- **YOUR ASSIGNMENT**:
What does the data read, word for word, from the line containing "green calculator: 3 -> 4" through its final line? Give those lines only.

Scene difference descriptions
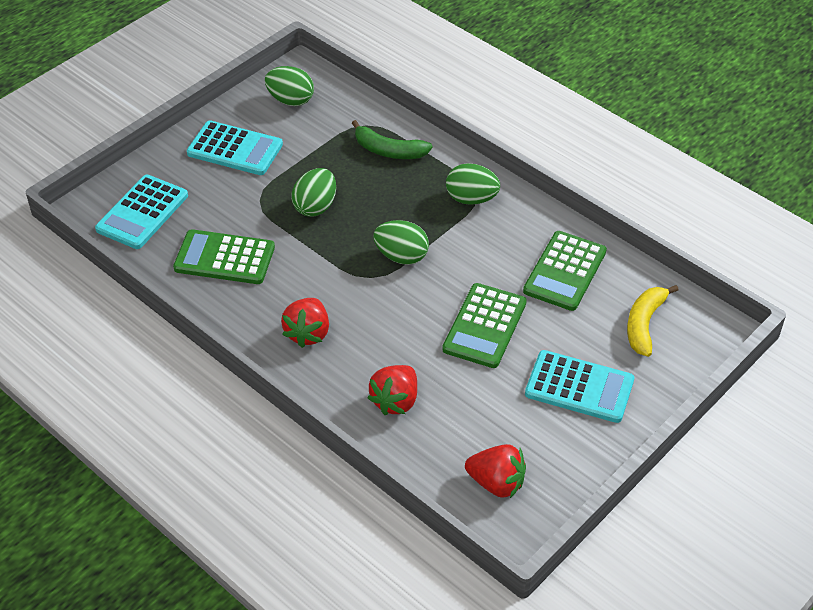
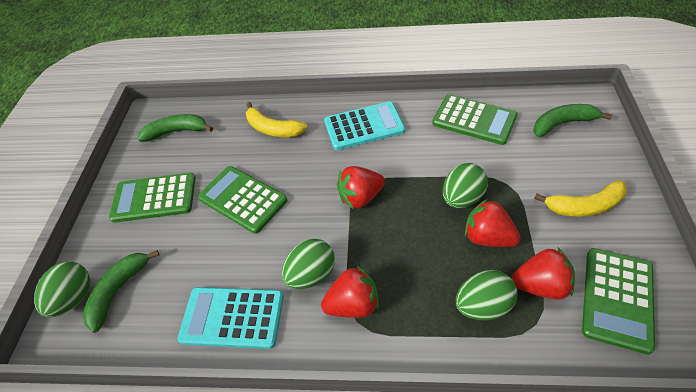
green banana: 1 -> 3
green calculator: 3 -> 4
red strawberry: 3 -> 4
turquoise calculator: 3 -> 2
yellow banana: 1 -> 2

- **TASK RESULT**:
green calculator: 3 -> 4
red strawberry: 3 -> 4
turquoise calculator: 3 -> 2
yellow banana: 1 -> 2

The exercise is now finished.